(Working data):
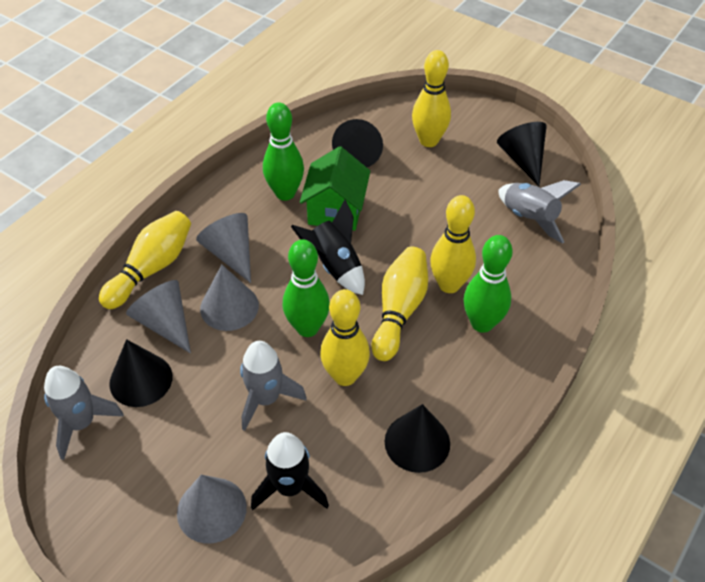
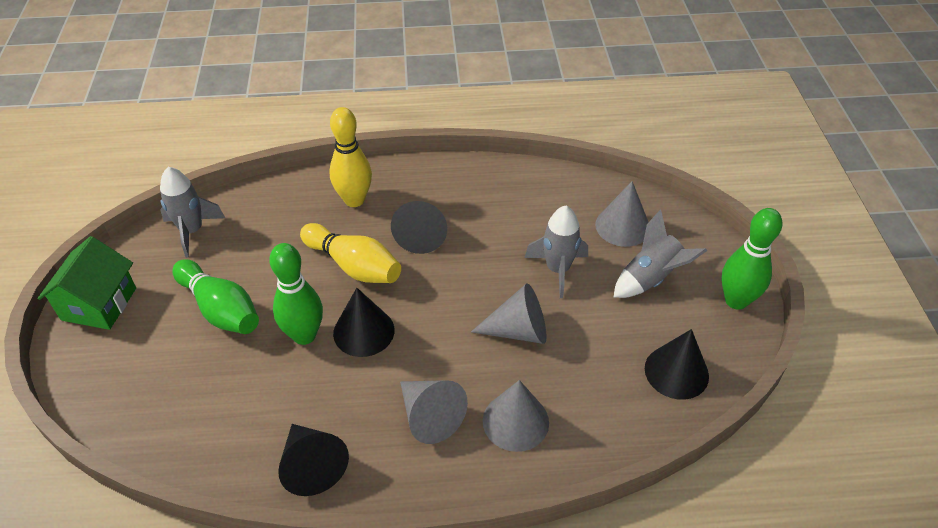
black rocket: 2 -> 0
yellow bowling pin: 5 -> 2

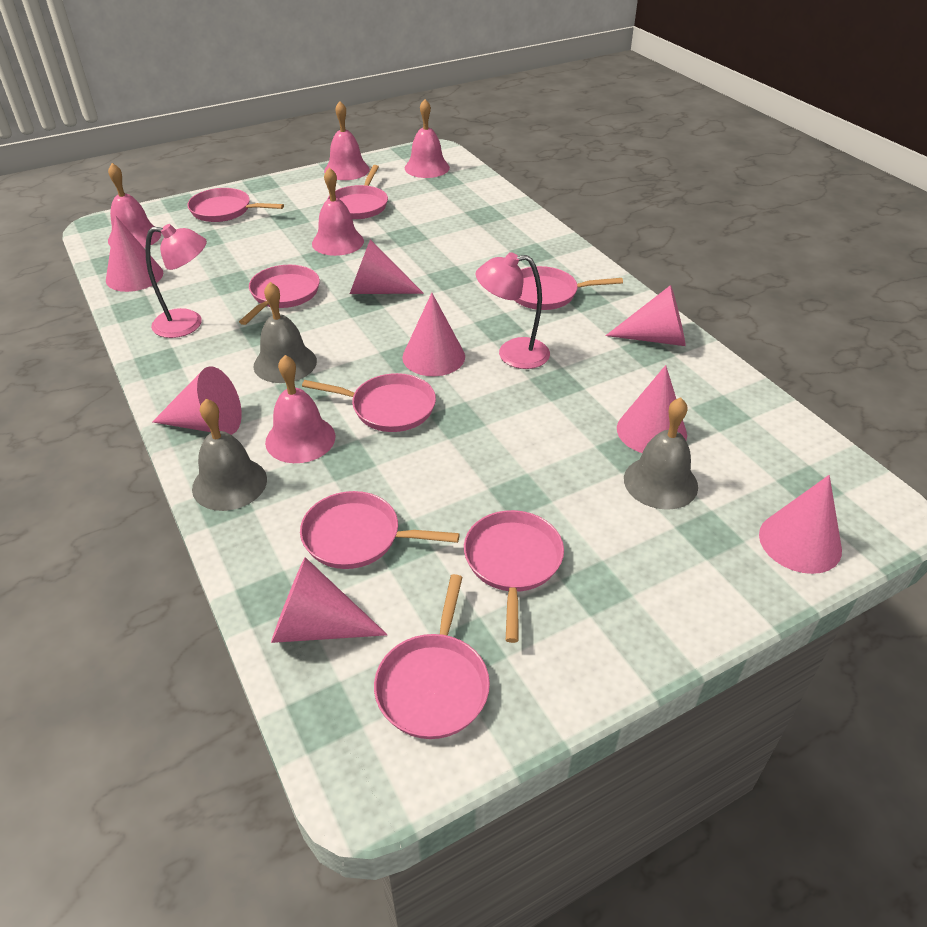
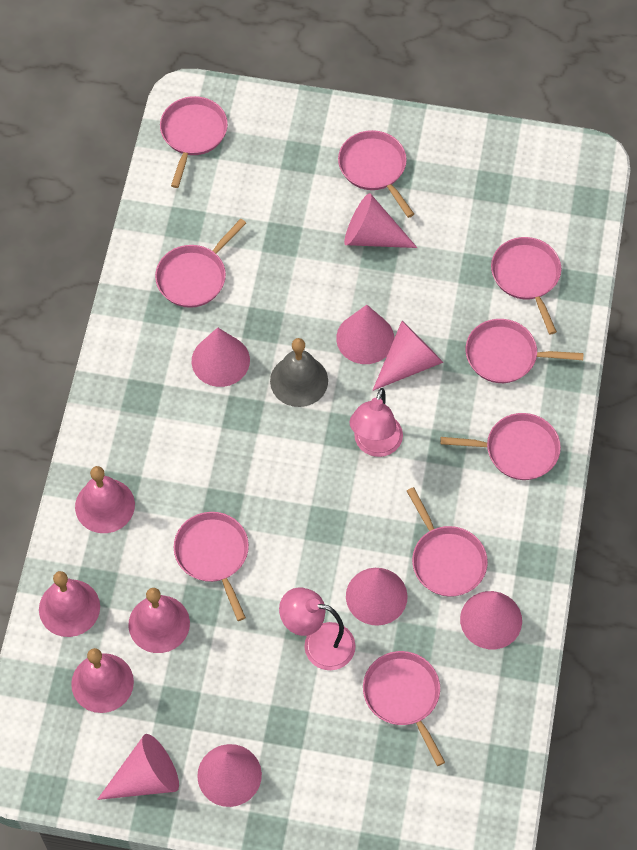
grey bell: 3 -> 1
pink bell: 5 -> 4
pink pan: 8 -> 9

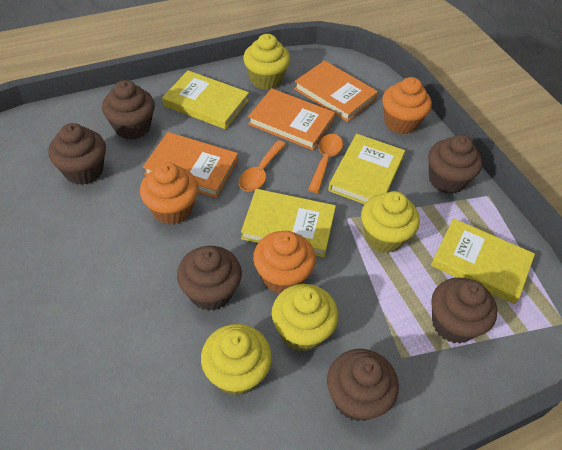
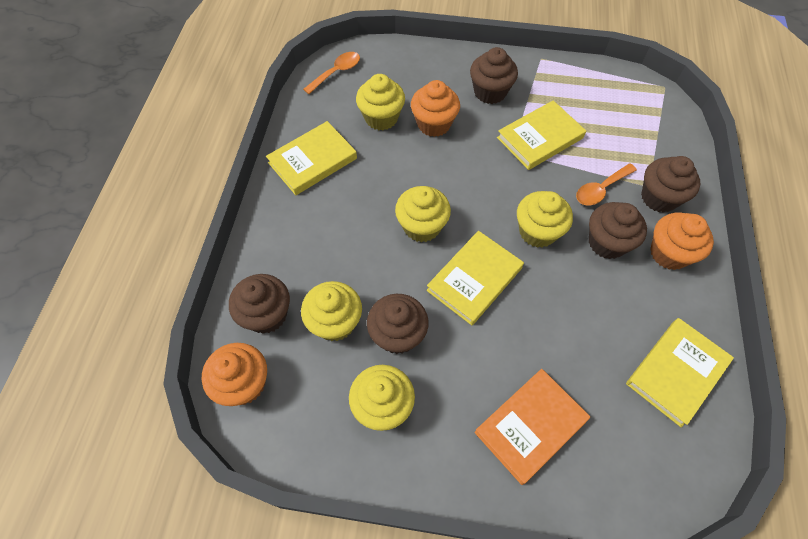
brown cupcake: 6 -> 5
orange book: 3 -> 1
yellow cupcake: 4 -> 5

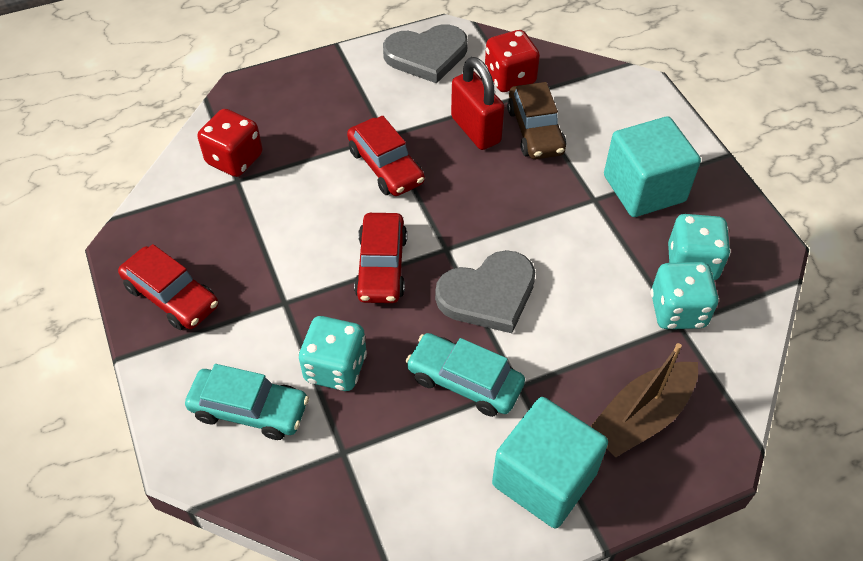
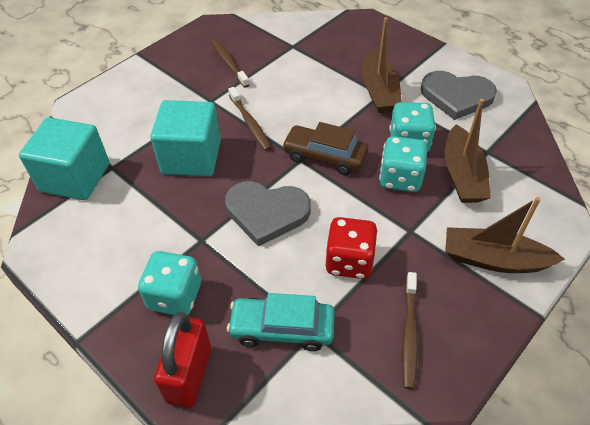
brown boat: 1 -> 3
brown toothbrush: 0 -> 3
red car: 3 -> 0
red dice: 2 -> 1
turquoise car: 2 -> 1

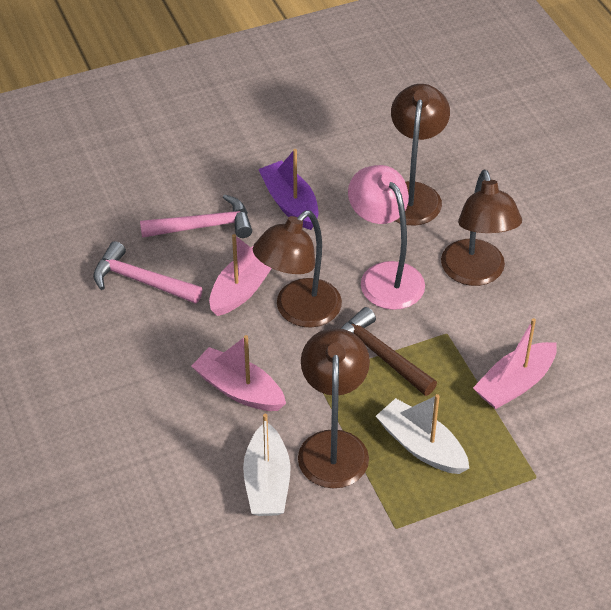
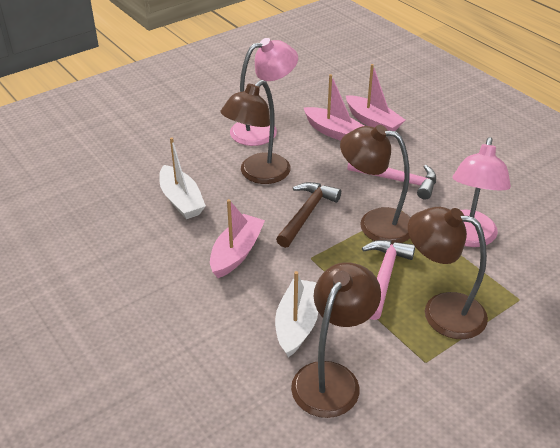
pink lamp: 1 -> 2
purple boat: 1 -> 0

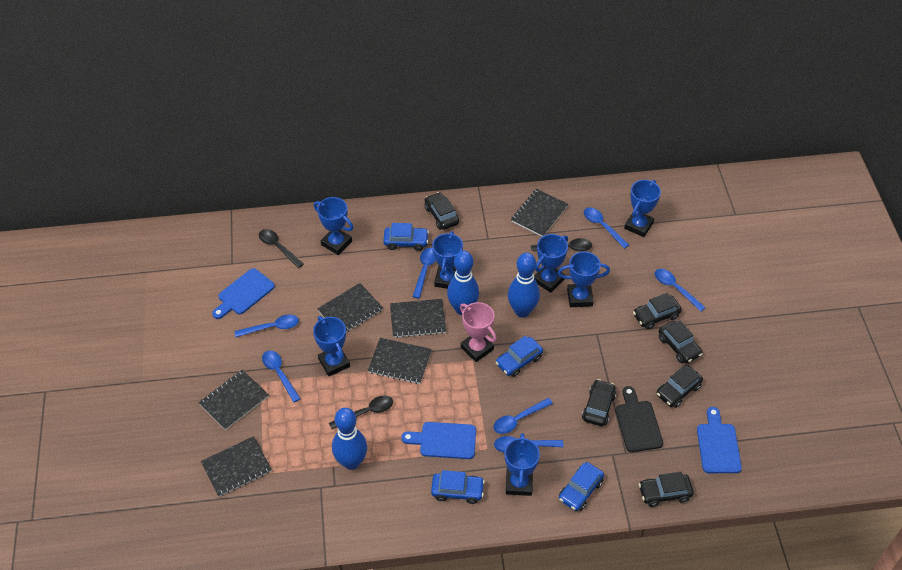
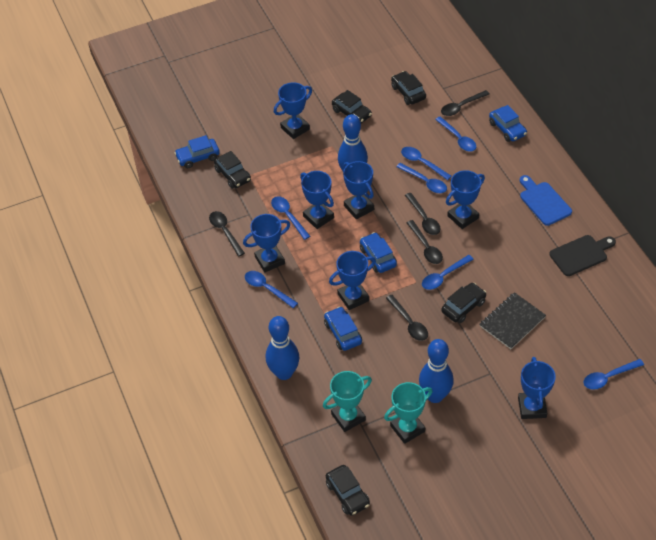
black car: 6 -> 5
black notebook: 6 -> 1
black spoon: 3 -> 5
blue cutting board: 3 -> 1
pink trophy: 1 -> 0
turquoise trophy: 0 -> 2

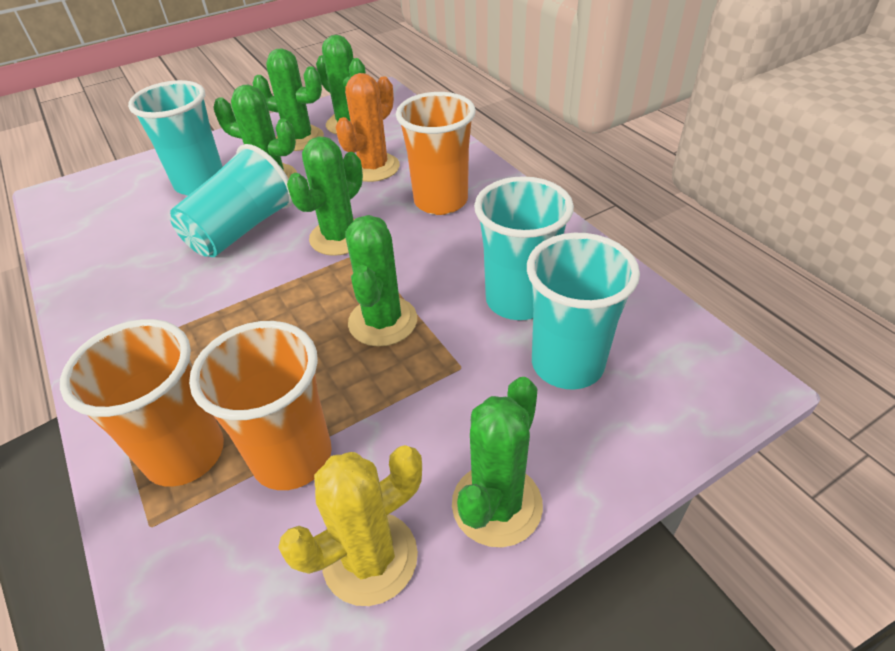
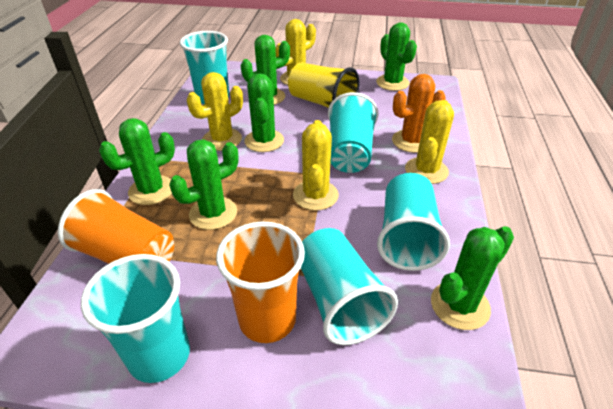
orange cup: 3 -> 2
turquoise cup: 4 -> 5
yellow cactus: 1 -> 4
yellow cup: 0 -> 1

(Work order): Pictures are to be left out; set down everything else in the records exactly.

(Result of the task):
black rocket: 2 -> 0
yellow bowling pin: 5 -> 2

grey bell: 3 -> 1
pink bell: 5 -> 4
pink pan: 8 -> 9

brown cupcake: 6 -> 5
orange book: 3 -> 1
yellow cupcake: 4 -> 5

brown boat: 1 -> 3
brown toothbrush: 0 -> 3
red car: 3 -> 0
red dice: 2 -> 1
turquoise car: 2 -> 1

pink lamp: 1 -> 2
purple boat: 1 -> 0

black car: 6 -> 5
black notebook: 6 -> 1
black spoon: 3 -> 5
blue cutting board: 3 -> 1
pink trophy: 1 -> 0
turquoise trophy: 0 -> 2

orange cup: 3 -> 2
turquoise cup: 4 -> 5
yellow cactus: 1 -> 4
yellow cup: 0 -> 1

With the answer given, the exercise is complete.